╭─ Material for this task

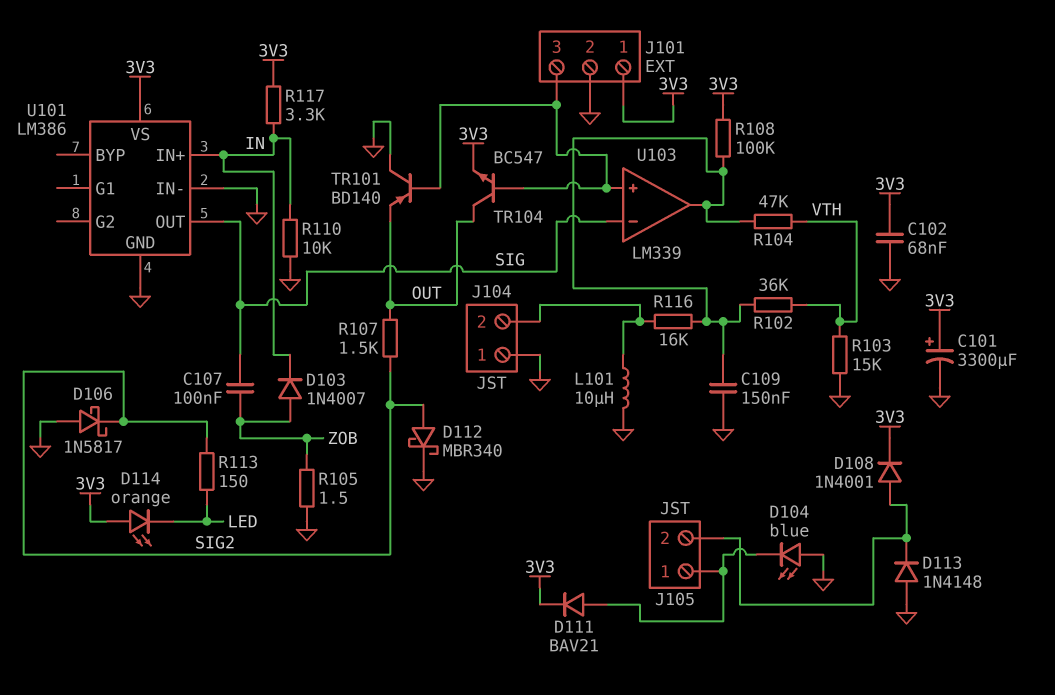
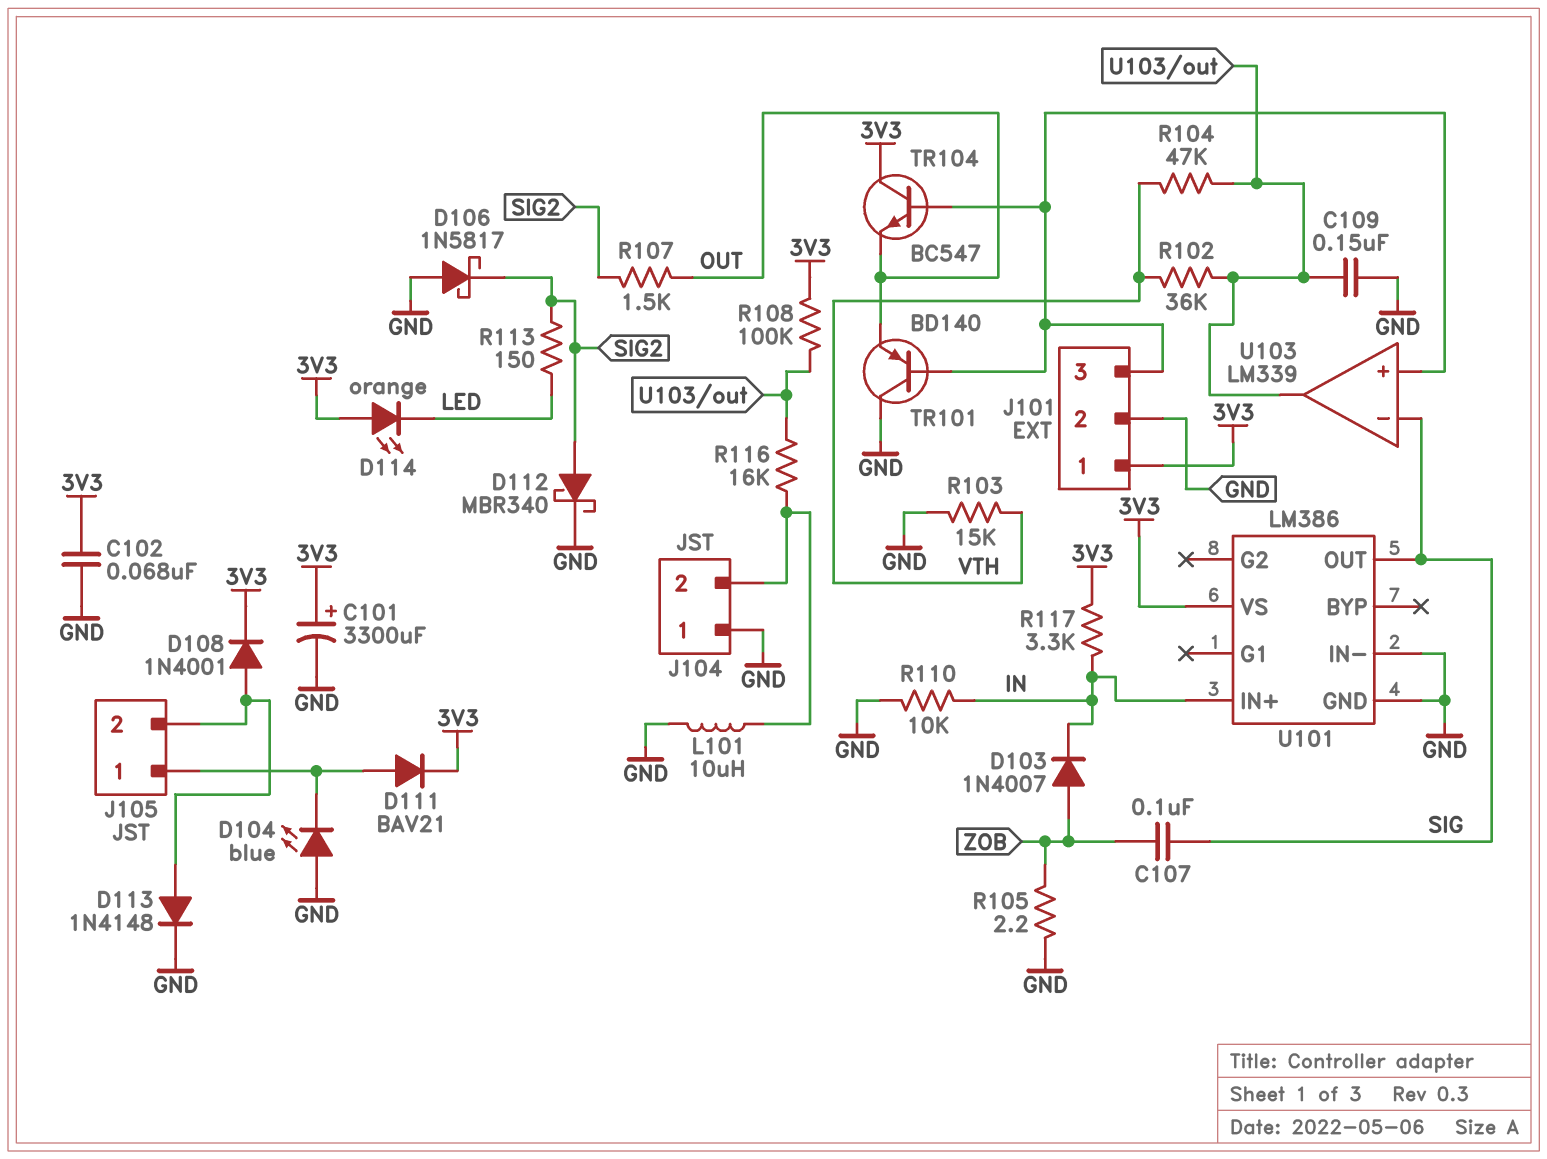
D113: diode 1N4148 (A GND, K J105/2) -> diode 1N4148 (A J105/2, K GND)
R105: 1.5 (GND, ZOB) -> 2.2 (GND, ZOB)
TR104: NPN BC547 (B J101/3, C OUT, E 3V3) -> NPN BC547 (B J101/3, C 3V3, E OUT)

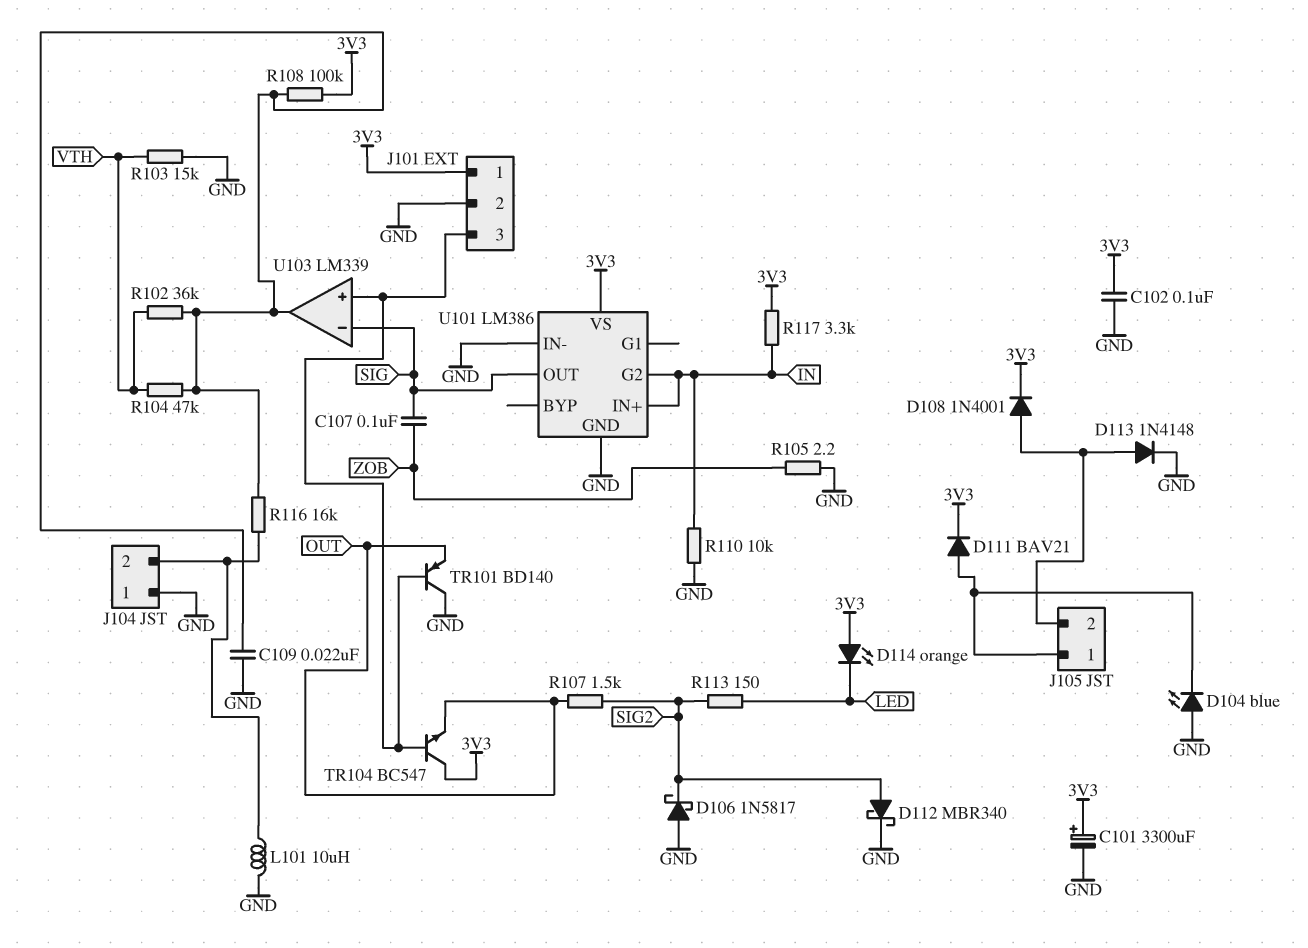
C102: 68nF (3V3, GND) -> 100nF (3V3, GND)
C109: 150nF (GND, U103/out) -> 22nF (GND, U103/out)
D103: diode 1N4007 (A ZOB, K IN) -> none
U101 pin G2: none -> IN

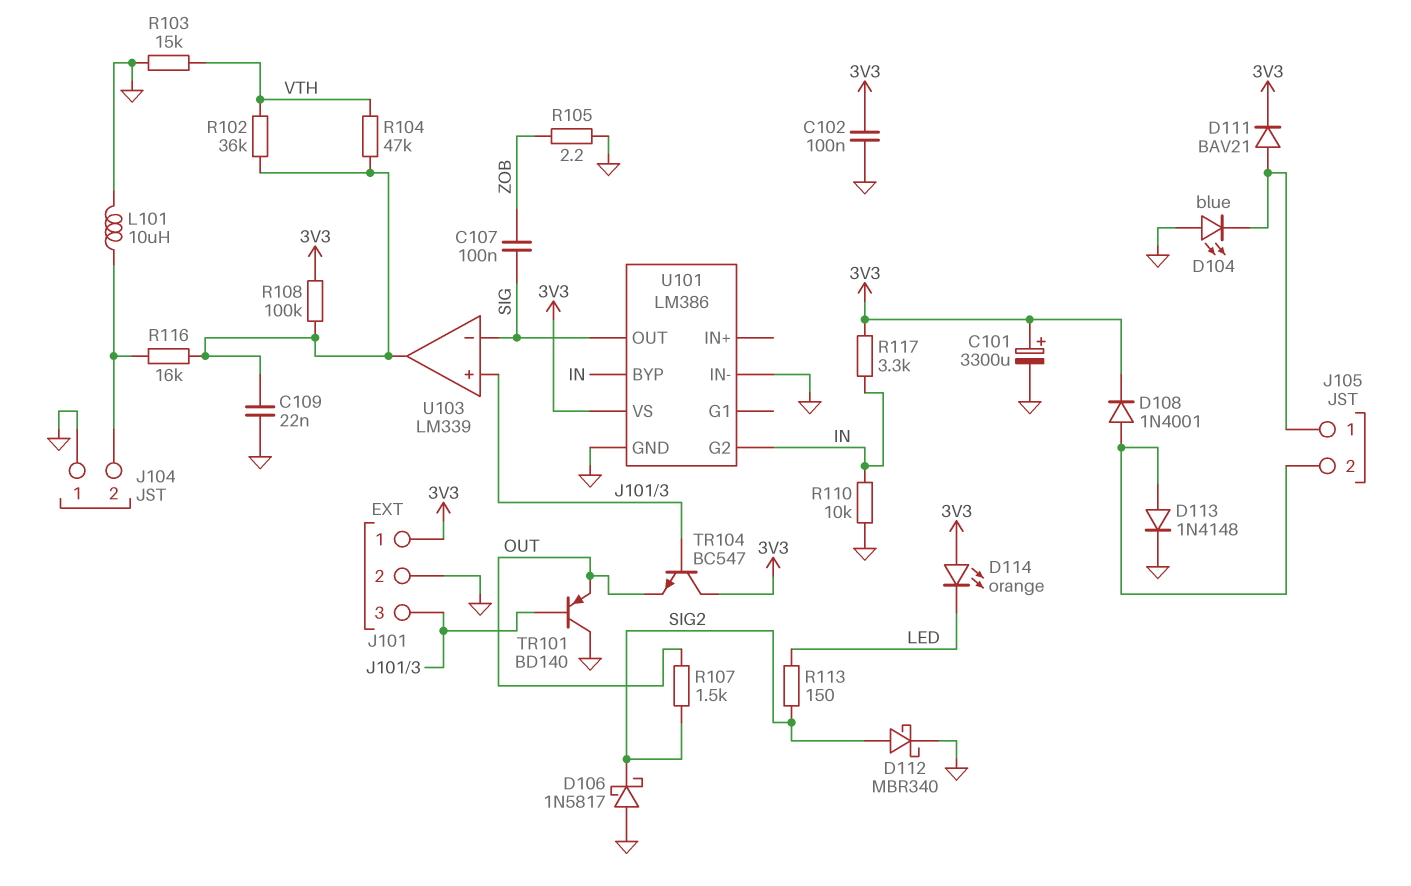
U101 pin BYP: none -> IN
U101 pin IN+: IN -> none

╰─

_Task to complete:_
Please output the entire listing above verbatim and omit its images.

_Answer space:_
D113: diode 1N4148 (A GND, K J105/2) -> diode 1N4148 (A J105/2, K GND)
R105: 1.5 (GND, ZOB) -> 2.2 (GND, ZOB)
TR104: NPN BC547 (B J101/3, C OUT, E 3V3) -> NPN BC547 (B J101/3, C 3V3, E OUT)

C102: 68nF (3V3, GND) -> 100nF (3V3, GND)
C109: 150nF (GND, U103/out) -> 22nF (GND, U103/out)
D103: diode 1N4007 (A ZOB, K IN) -> none
U101 pin G2: none -> IN

U101 pin BYP: none -> IN
U101 pin IN+: IN -> none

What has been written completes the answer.